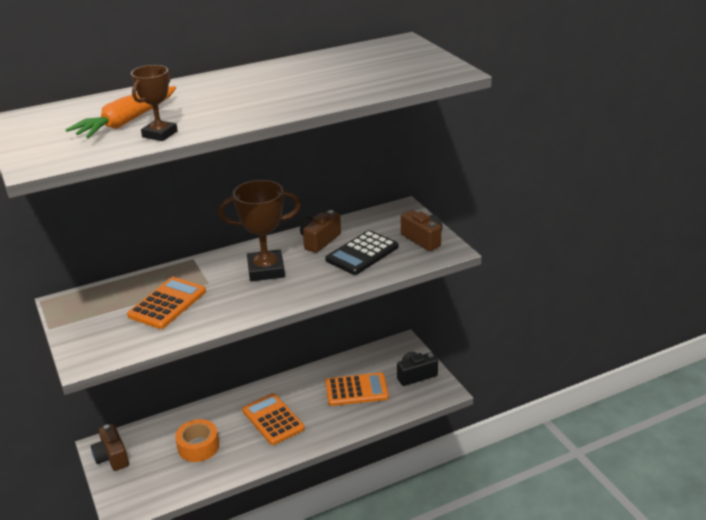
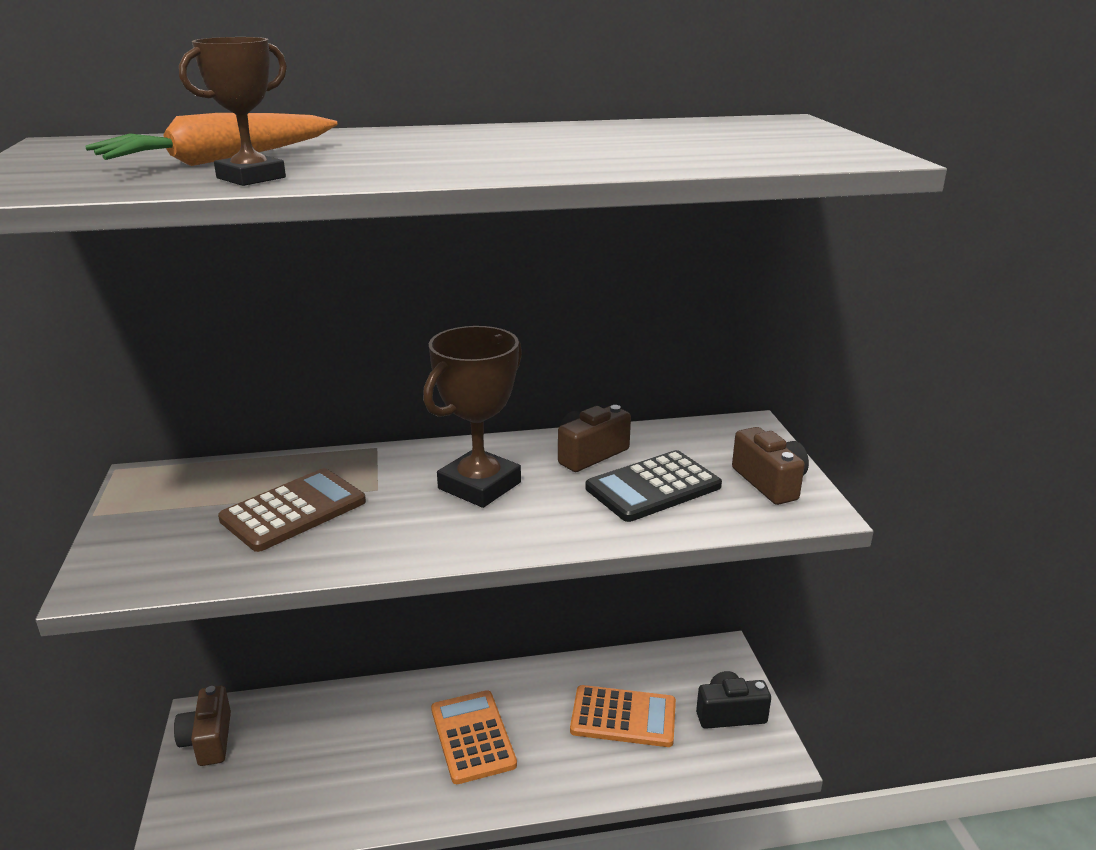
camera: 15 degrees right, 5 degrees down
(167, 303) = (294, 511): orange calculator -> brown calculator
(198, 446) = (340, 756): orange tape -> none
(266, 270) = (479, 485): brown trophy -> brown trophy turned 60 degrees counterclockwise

[AIM OF THE EXERCISE] In the listing above, find the lines holding the word "degrees" and copy them.

[TASK OUTPUT]
camera: 15 degrees right, 5 degrees down
(266, 270) = (479, 485): brown trophy -> brown trophy turned 60 degrees counterclockwise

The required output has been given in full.